## What is expected
Transcribe the data underneath exactly. No images belong in your version.

## Data segment
● ● ●

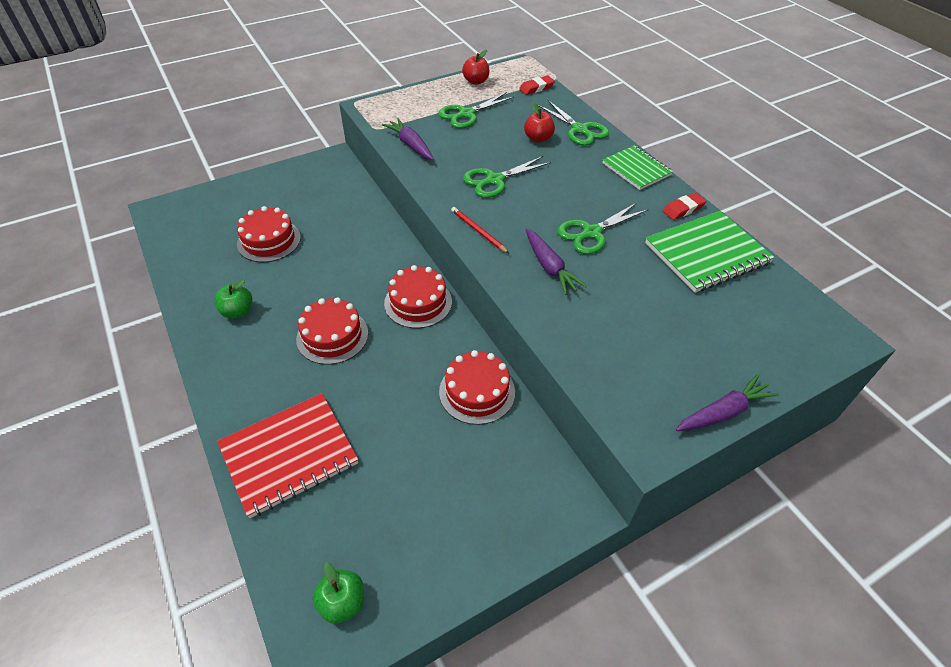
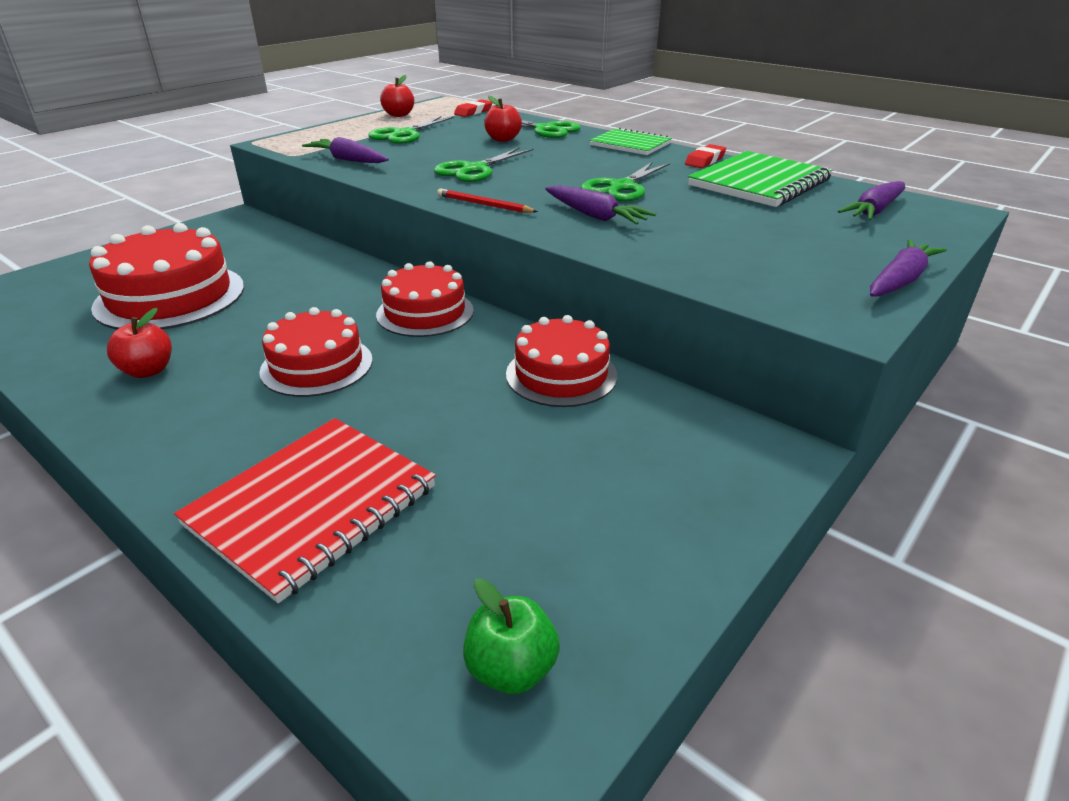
camera: 20 degrees left, 15 degrees down
(238, 311) = (148, 371): green apple -> red apple
(269, 240) = (170, 296): red cake -> red cake, size x1.51
(774, 318) = (874, 211): none -> purple carrot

● ● ●

## Your solution
camera: 20 degrees left, 15 degrees down
(238, 311) = (148, 371): green apple -> red apple
(269, 240) = (170, 296): red cake -> red cake, size x1.51
(774, 318) = (874, 211): none -> purple carrot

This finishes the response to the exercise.